=== Begin Enclosure ===

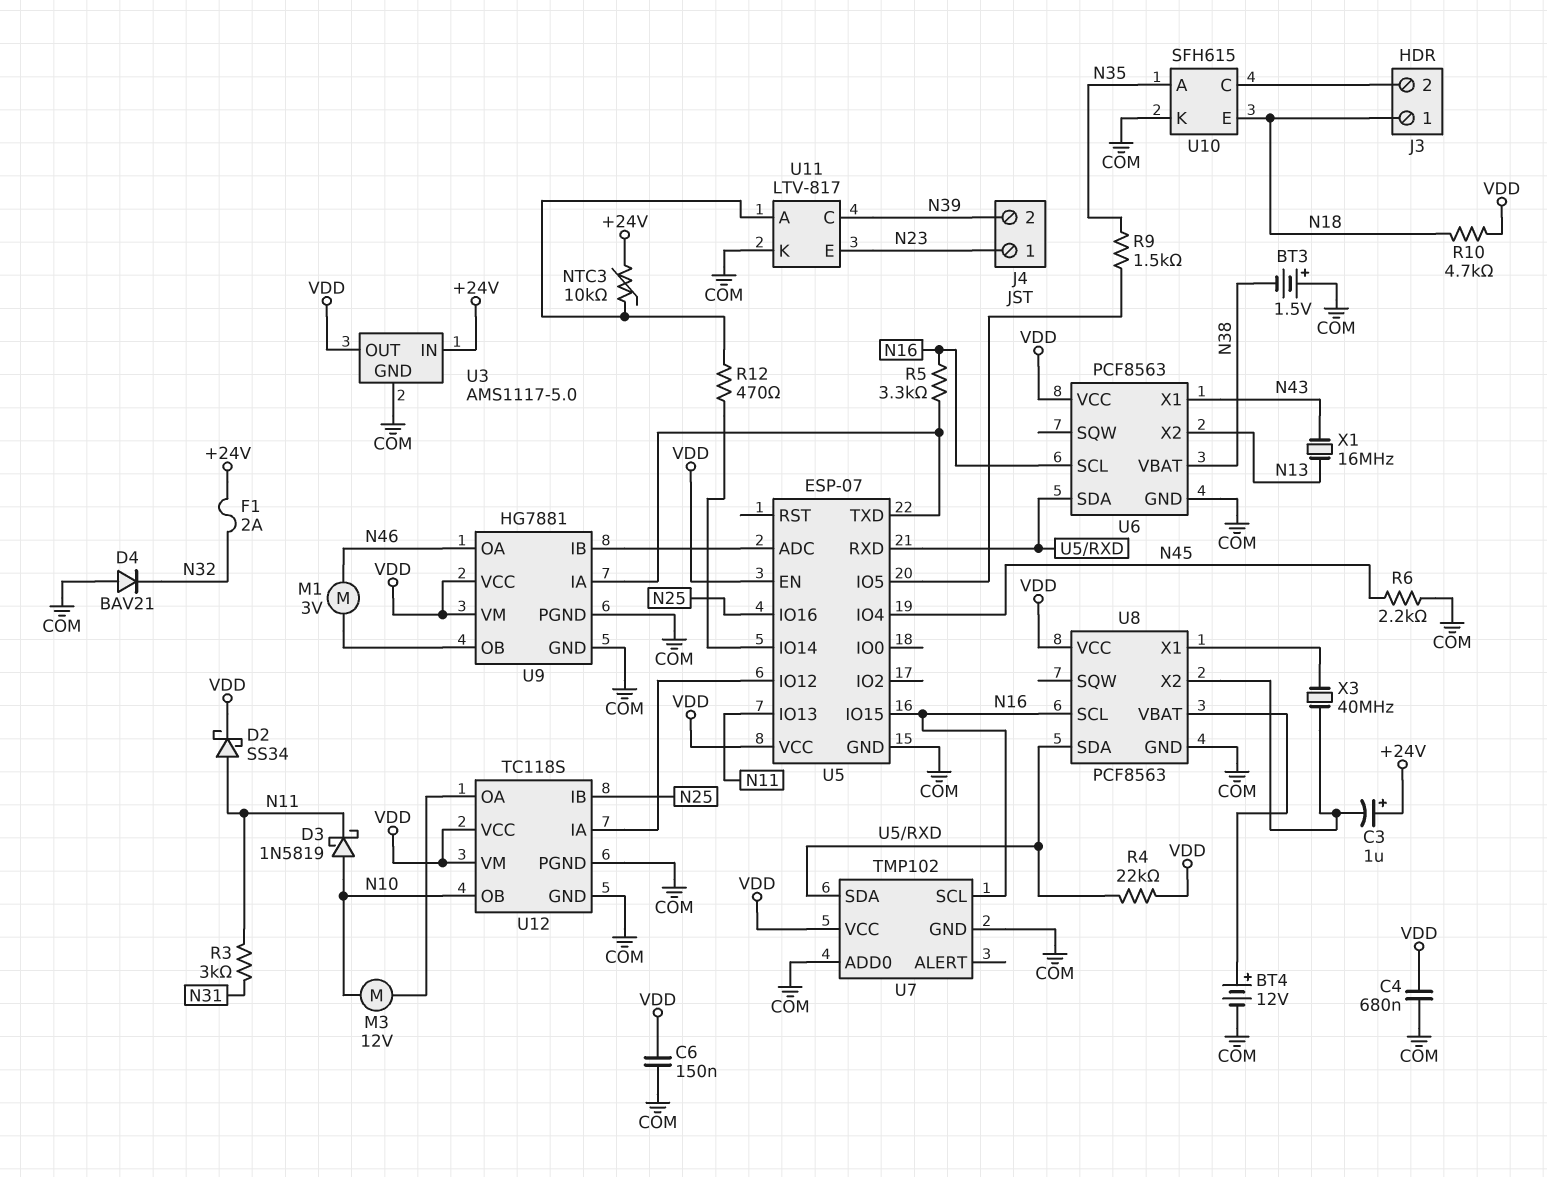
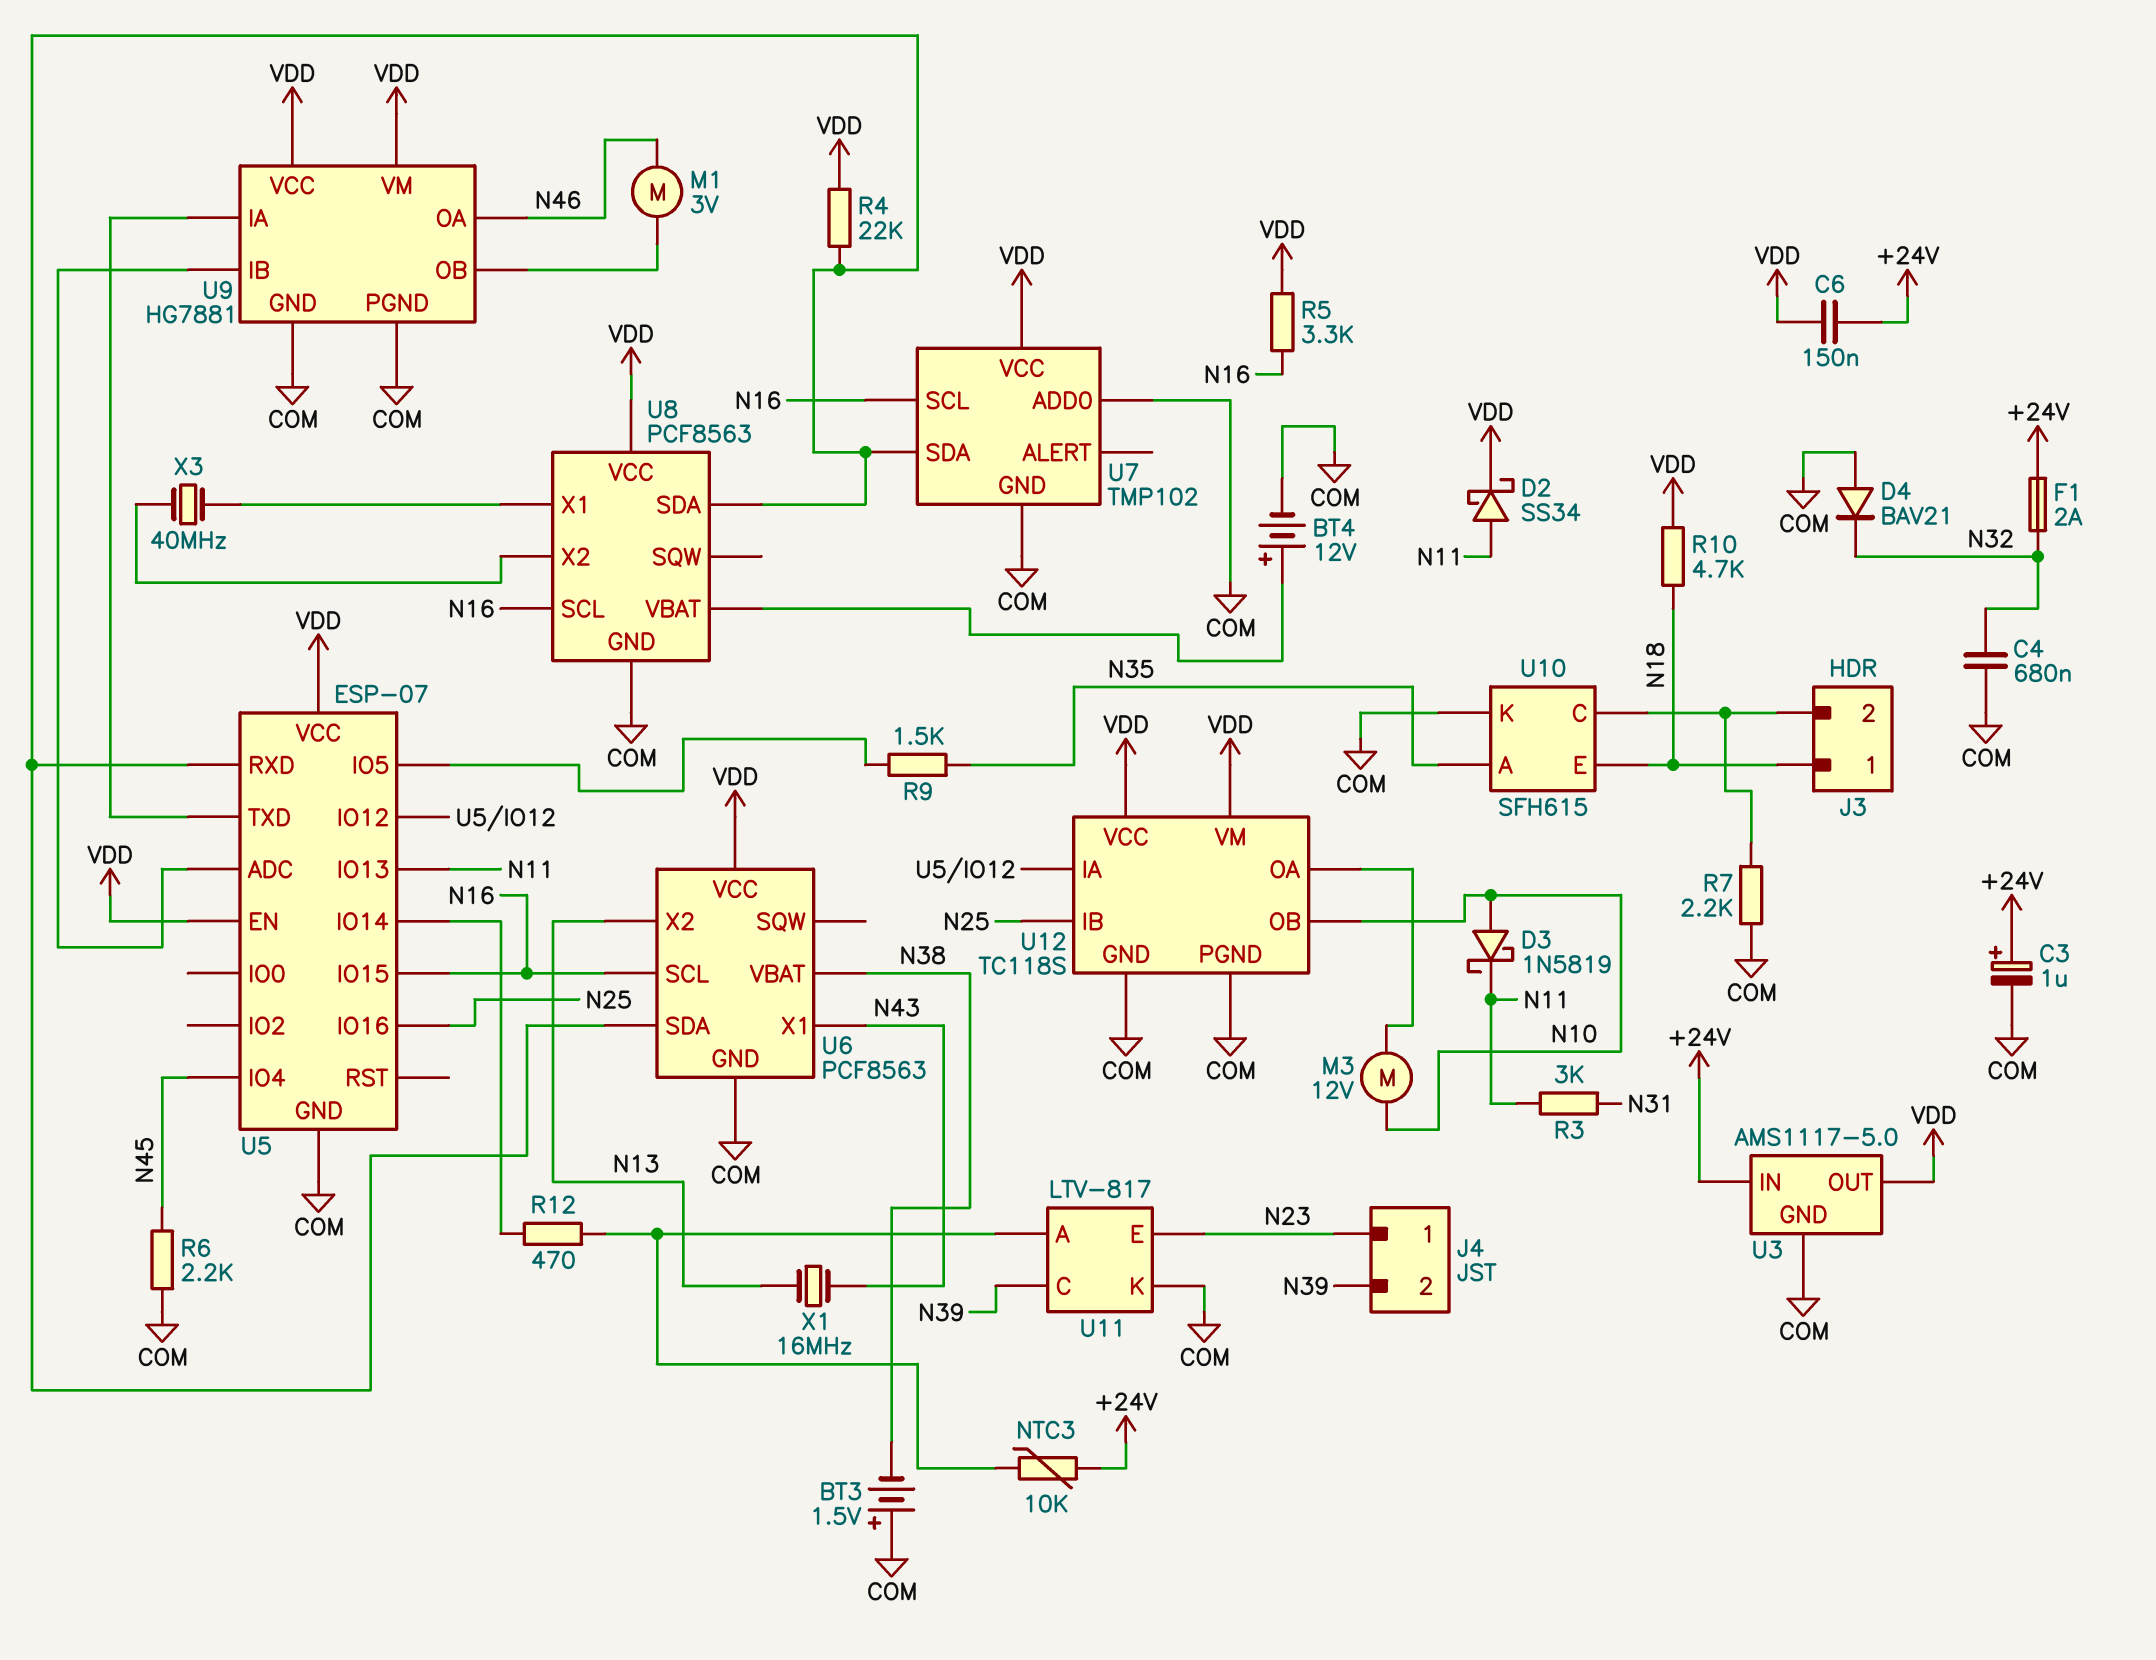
C3: 1uF (plus +24V, minus U8/X2) -> 1uF (plus +24V, minus COM)
C4: 680nF (COM, VDD) -> 680nF (COM, N32)
C6: 150nF (COM, VDD) -> 150nF (+24V, VDD)
R5: 3.3k (N16, U5/TXD) -> 3.3k (N16, VDD)
R7: none -> 2.2k (COM, J3/2)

=== End Enclosure ===

Restate the final lines of the listing above word for word, beginning at the line that contains "C6: 150nF (COM, VDD) -> 150nF (+24V, VDD)".

C6: 150nF (COM, VDD) -> 150nF (+24V, VDD)
R5: 3.3k (N16, U5/TXD) -> 3.3k (N16, VDD)
R7: none -> 2.2k (COM, J3/2)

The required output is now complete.